Exercise brief –
Take the line containing "IC2 pin PB4: W10 -> none" and every line after it to the end of the material below; reproduce them exactly, without pictures.

Source data –

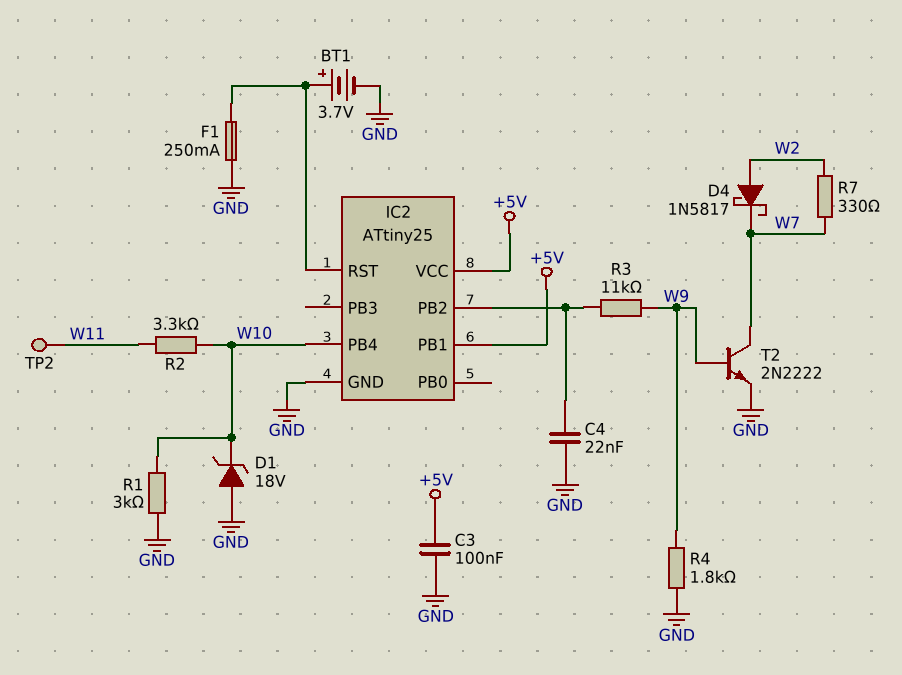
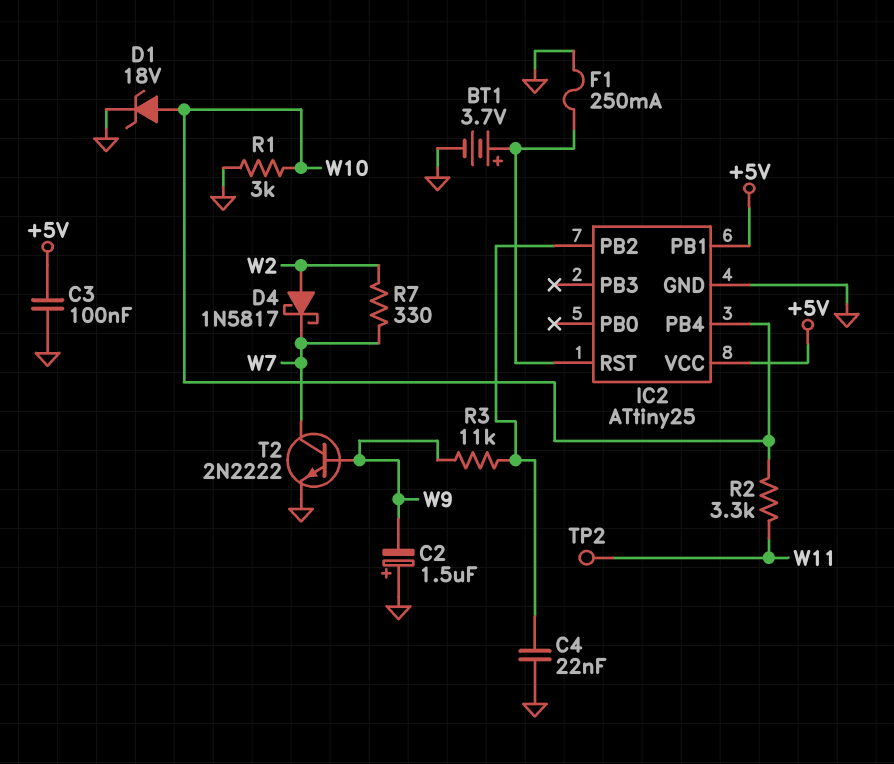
C2: none -> 1.5uF (plus GND, minus W9)
D1: zener 18V (A GND, K W10) -> zener 18V (A W10, K GND)
R4: 1.8k (GND, W9) -> none

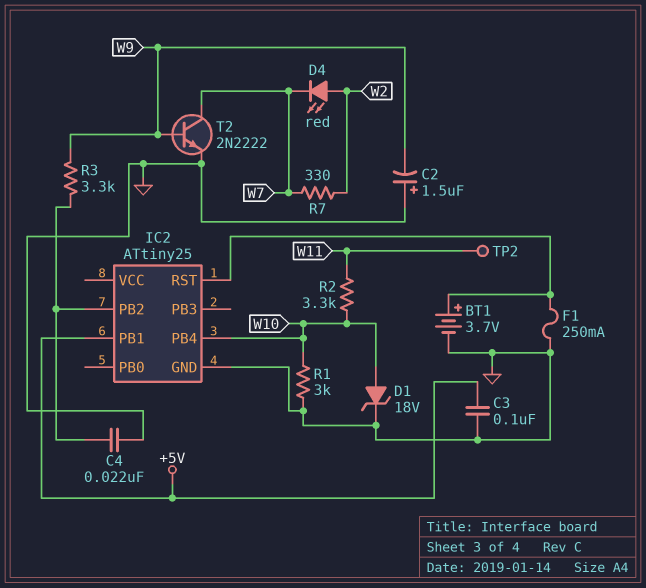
D4: schottky 1N5817 (A W2, K W7) -> LED red (A W2, K W7)
IC2 pin VCC: +5V -> none
R3: 11k (IC2/PB2, W9) -> 3.3k (IC2/PB2, W9)

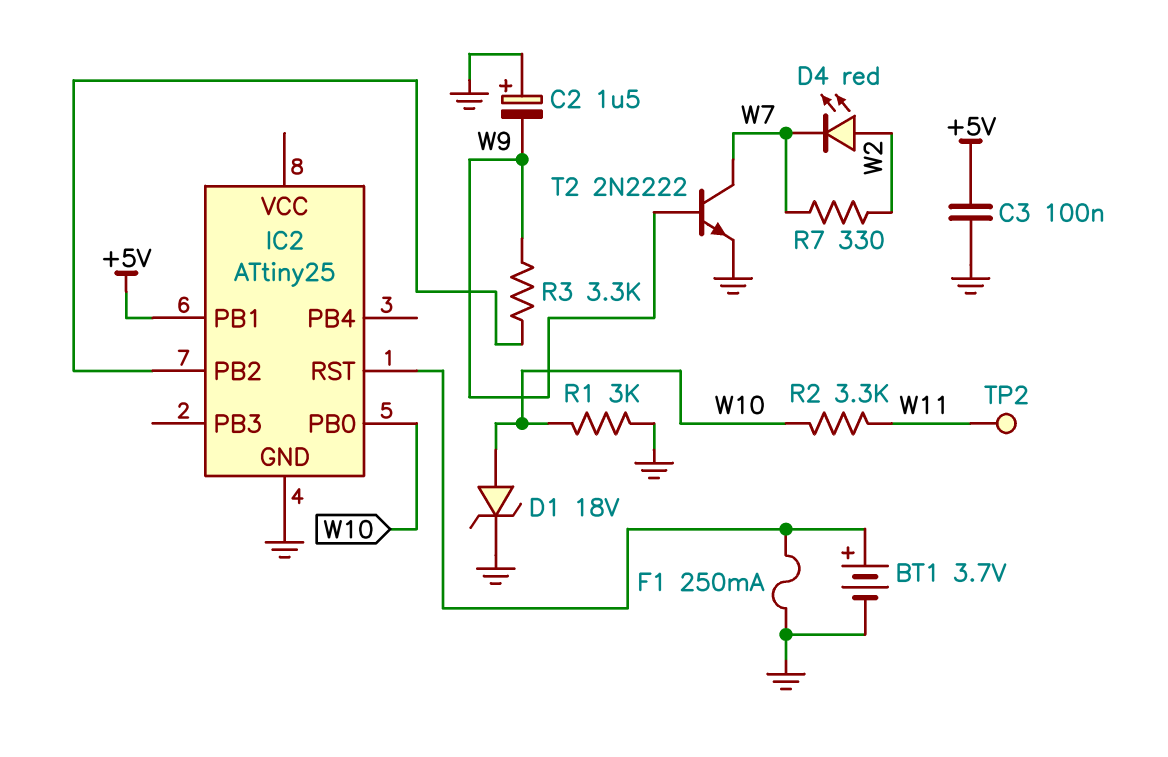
C4: 22nF (GND, IC2/PB2) -> none
IC2 pin PB0: none -> W10
IC2 pin PB4: W10 -> none

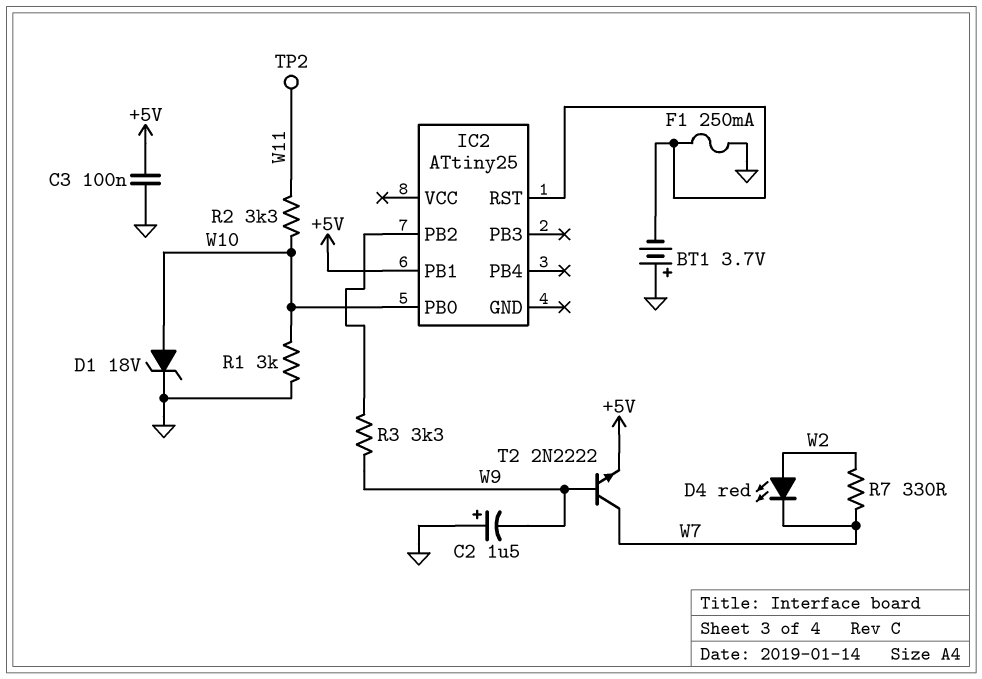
BT1: 3.7V (plus IC2/RST, minus GND) -> 3.7V (plus GND, minus IC2/RST)
IC2 pin GND: GND -> none
T2: NPN 2N2222 (B W9, C W7, E GND) -> NPN 2N2222 (B W9, C W7, E +5V)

Output for this exercise –
IC2 pin PB4: W10 -> none

BT1: 3.7V (plus IC2/RST, minus GND) -> 3.7V (plus GND, minus IC2/RST)
IC2 pin GND: GND -> none
T2: NPN 2N2222 (B W9, C W7, E GND) -> NPN 2N2222 (B W9, C W7, E +5V)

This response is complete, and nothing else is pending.